**Given records**
________________
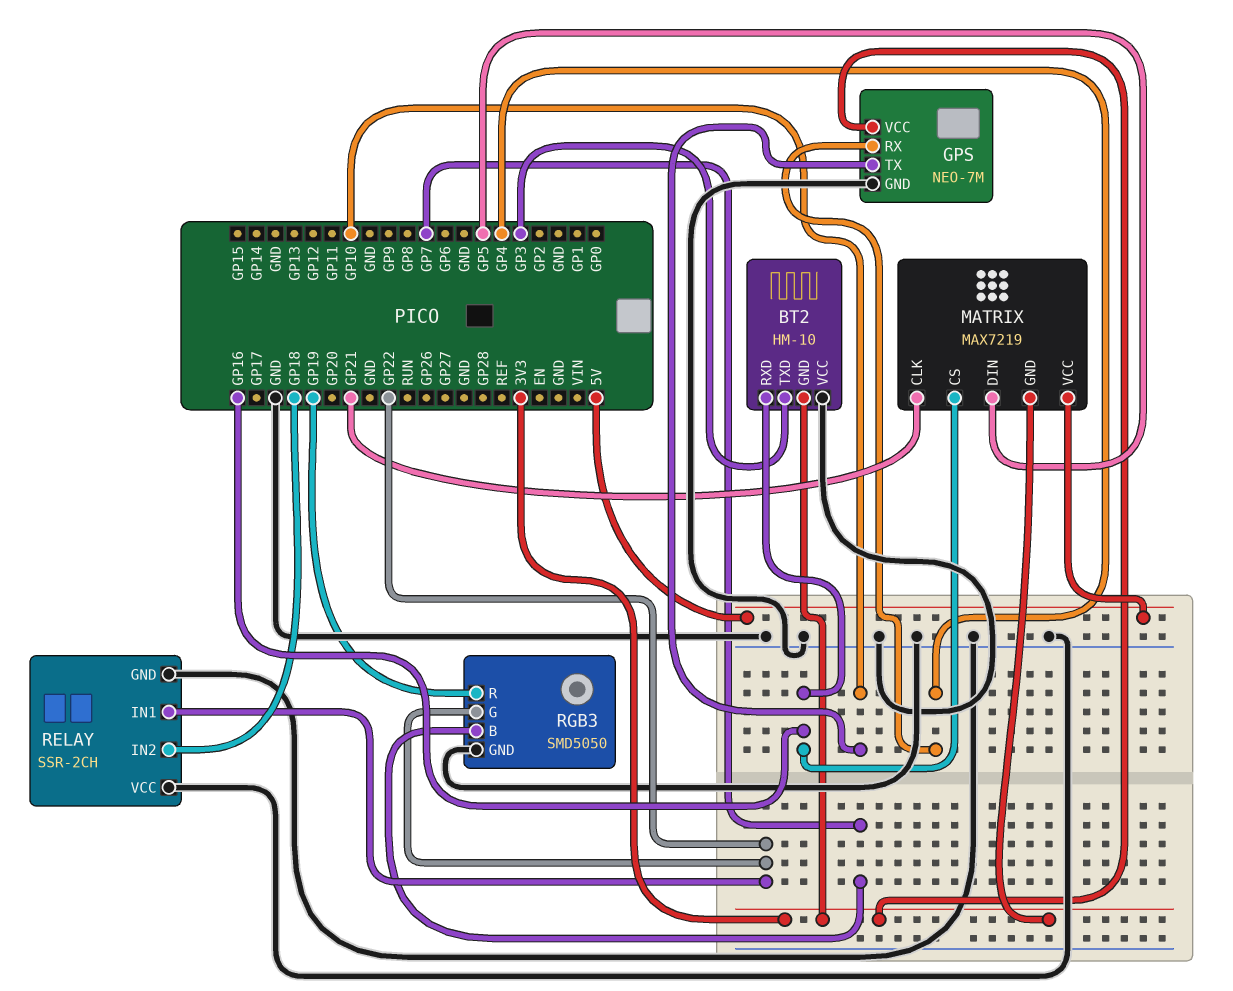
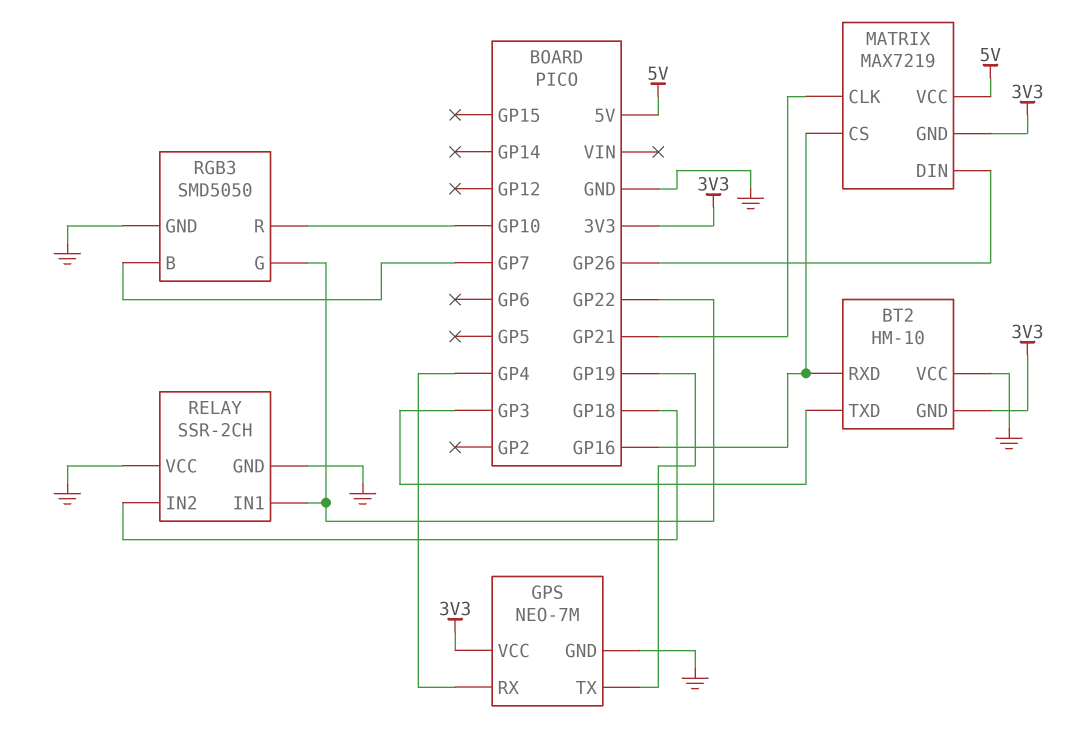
GPS pin TX: GP10 -> GP19
MATRIX pin DIN: GP5 -> GP26
RGB3 pin R: GP19 -> GP10

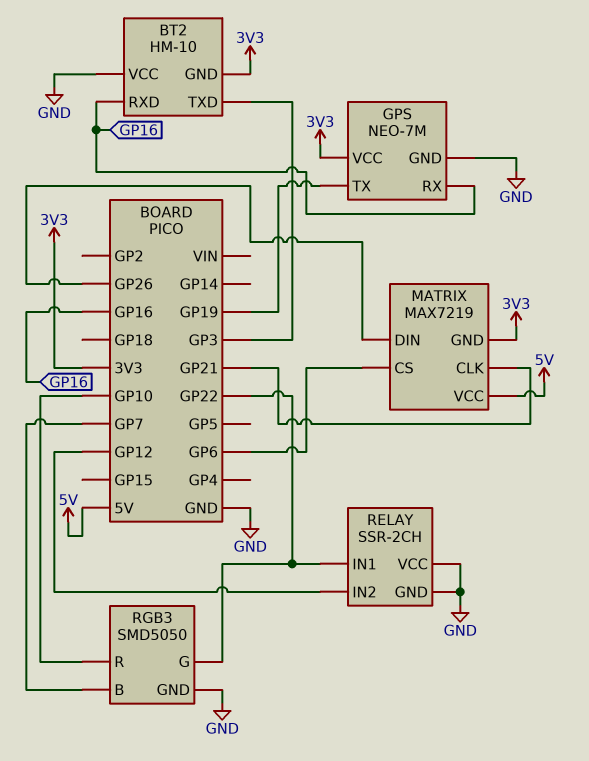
GPS pin RX: GP4 -> GP16
MATRIX pin CS: GP16 -> GP6
RELAY pin IN2: GP18 -> GP12

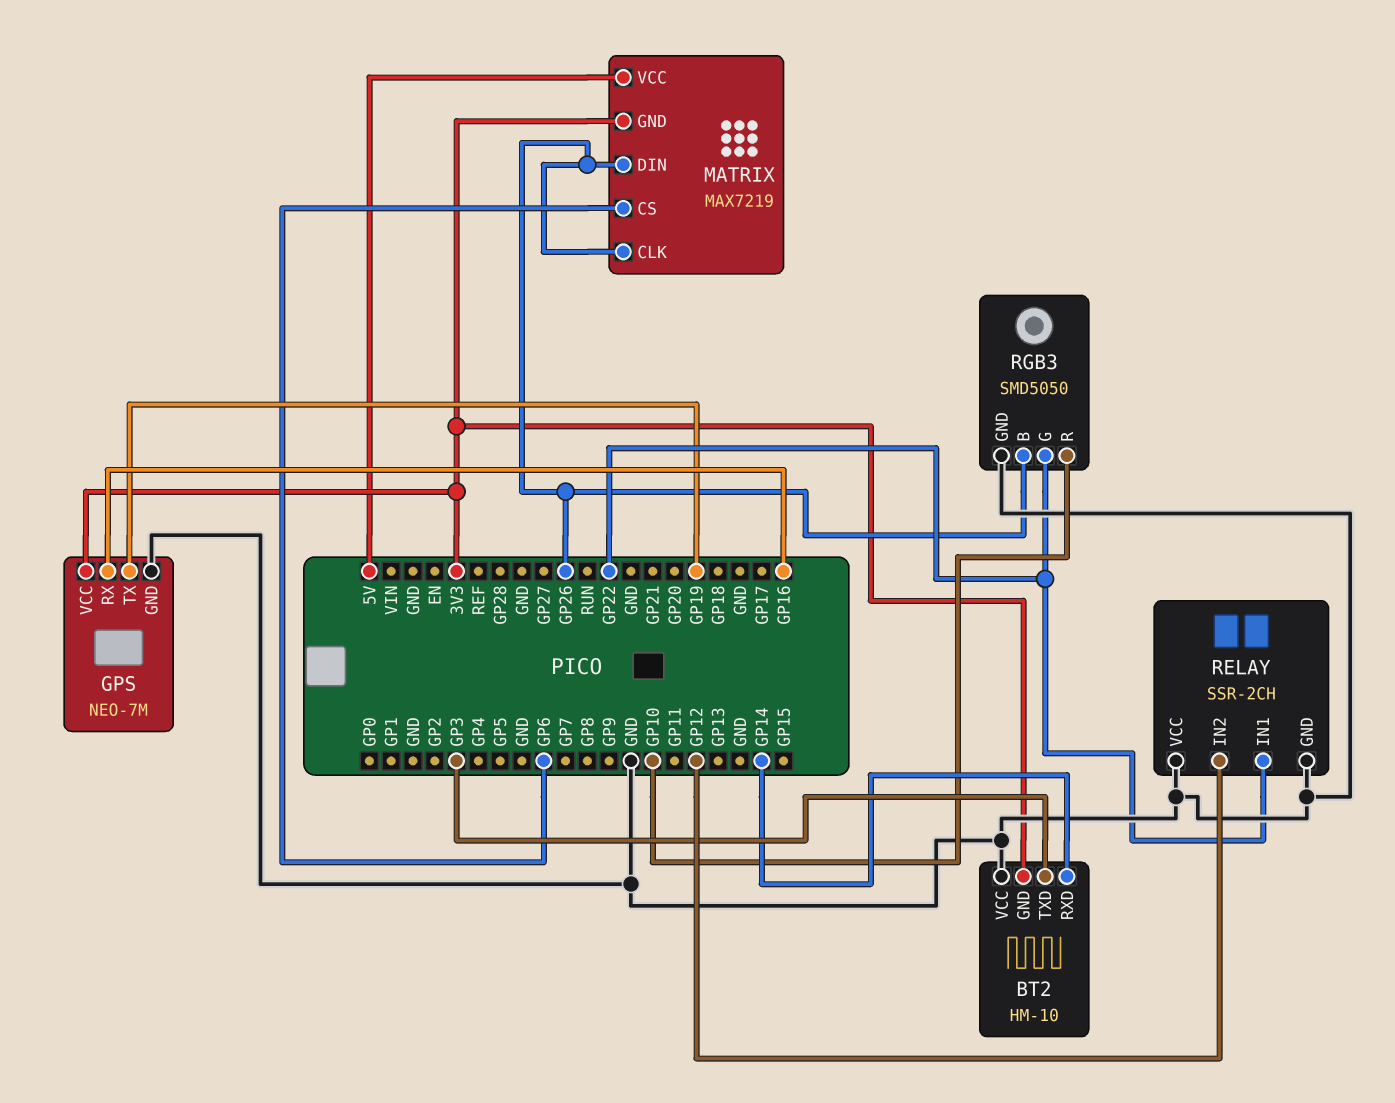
BT2 pin RXD: GP16 -> GP14
MATRIX pin CLK: GP21 -> GP26
RGB3 pin B: GP7 -> GP26

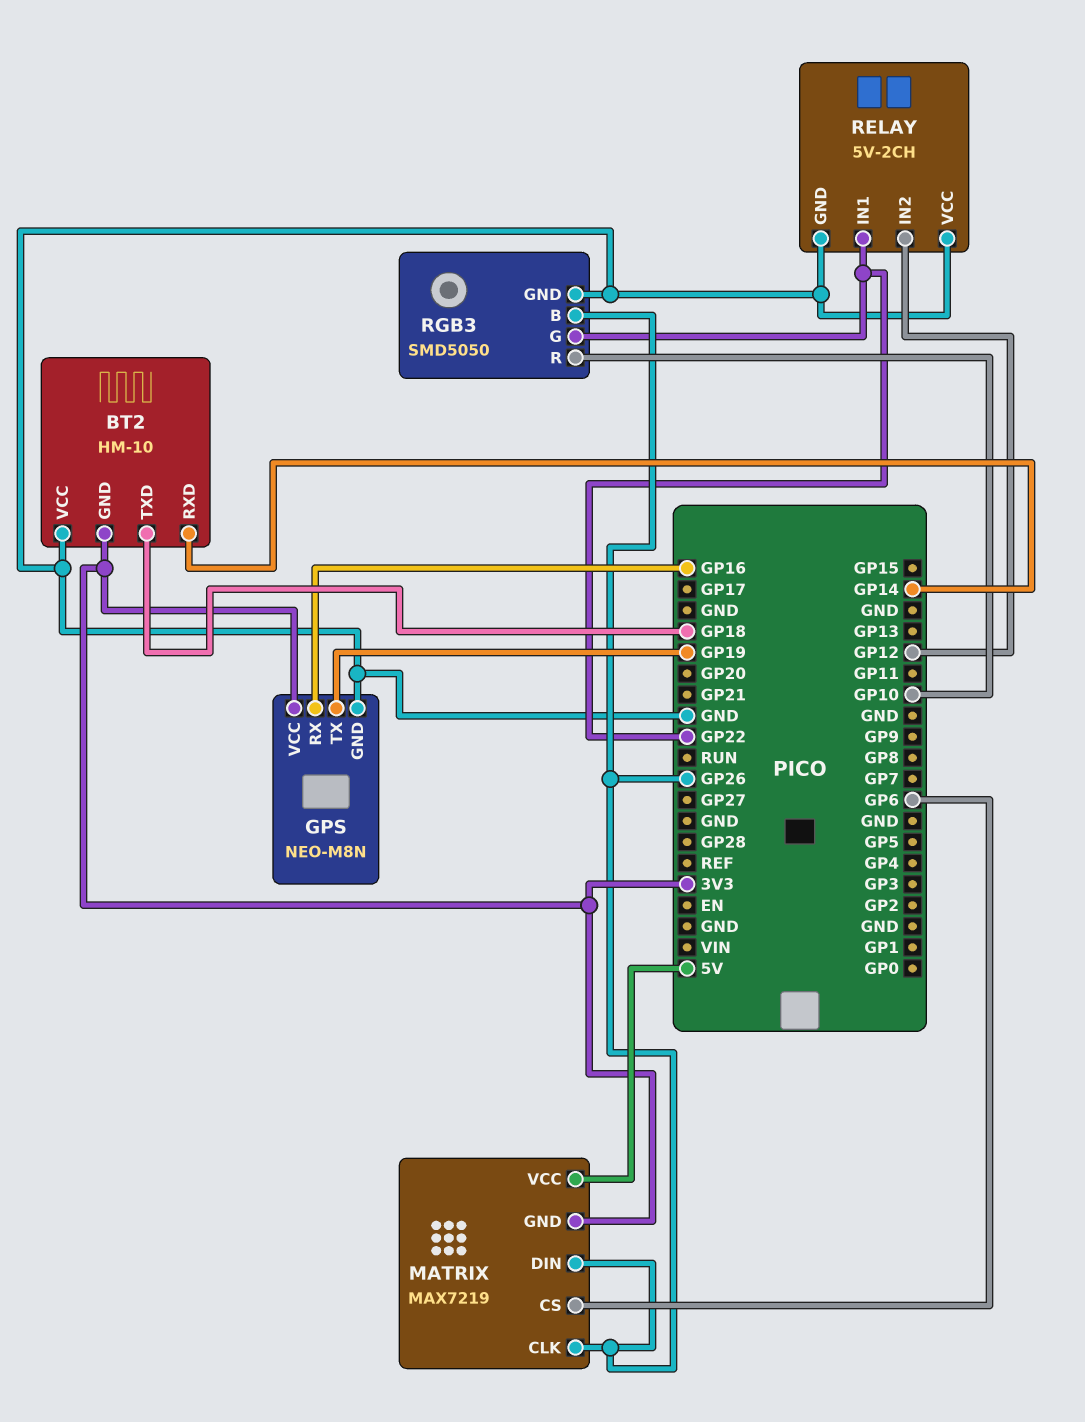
BT2 pin TXD: GP3 -> GP18
GPS: NEO-7M -> NEO-M8N
RELAY: SSR-2CH -> 5V-2CH

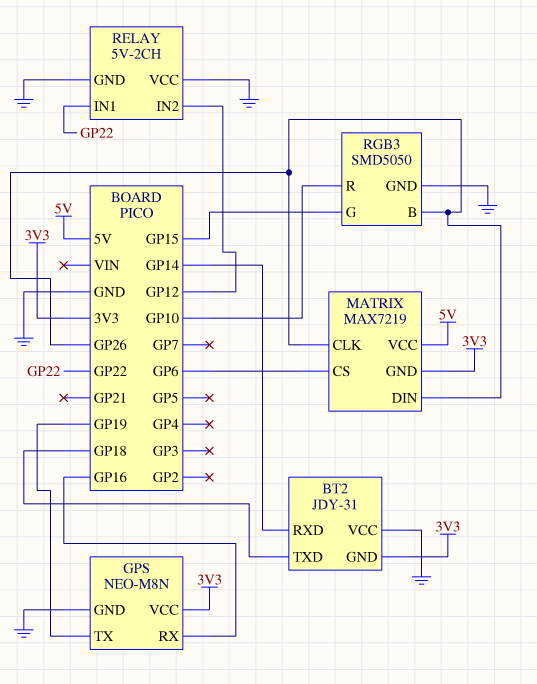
BT2: HM-10 -> JDY-31
RGB3 pin G: GP22 -> GP15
________________
**Instructions to follow**
What lines in the material above hold the string "RELAY"? List them.

**Response to the task**
RELAY pin IN2: GP18 -> GP12
RELAY: SSR-2CH -> 5V-2CH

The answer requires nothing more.